> Aim of the exercise
Each line from the one containing "(320, 121) = (405, 190): brown eraser -> none" through the last line of the records below is to be repeated as written, with nothing added.

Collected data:
---*---
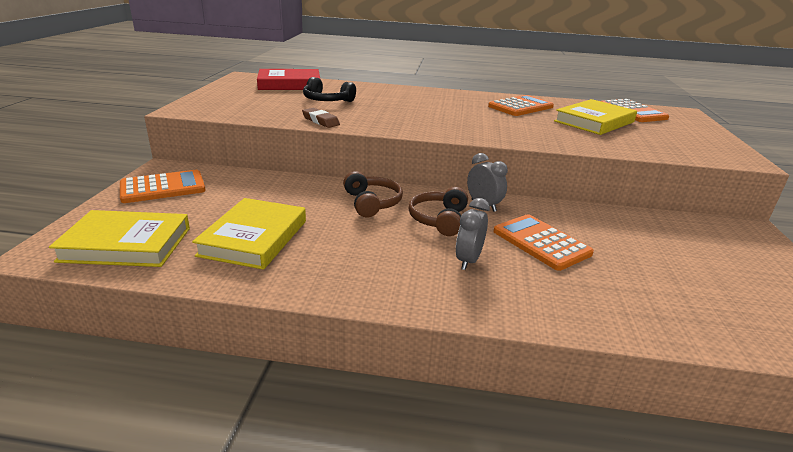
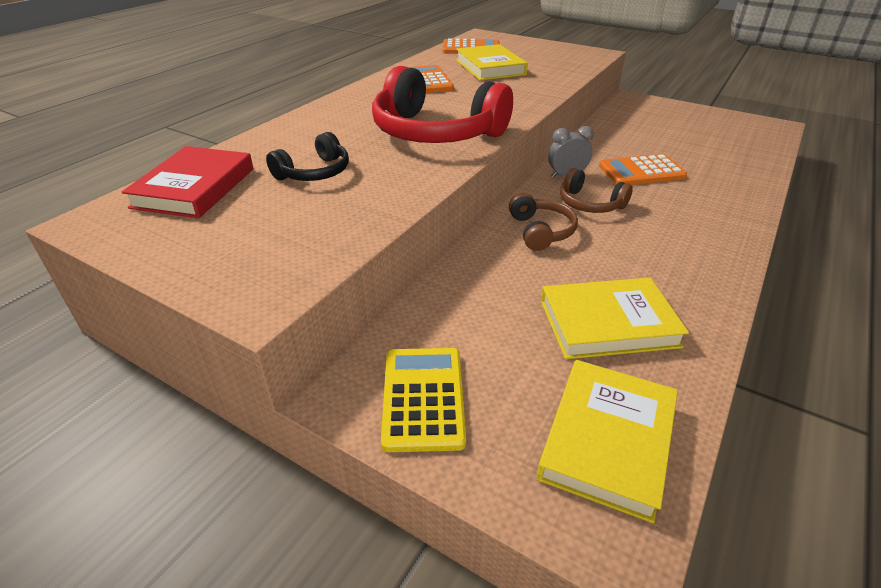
camera: 65 degrees left, 10 degrees up
(163, 187) = (423, 398): orange calculator -> yellow calculator
(254, 238) = (608, 323): yellow book -> yellow book turned 45 degrees counterclockwise
(320, 121) = (405, 190): brown eraser -> none
(372, 203) = (541, 231): brown headphones -> brown headphones turned 75 degrees clockwise
(421, 119) = (435, 132): none -> red headphones
(468, 260) = (668, 209): grey clock -> none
---*---
> Output for this task
(320, 121) = (405, 190): brown eraser -> none
(372, 203) = (541, 231): brown headphones -> brown headphones turned 75 degrees clockwise
(421, 119) = (435, 132): none -> red headphones
(468, 260) = (668, 209): grey clock -> none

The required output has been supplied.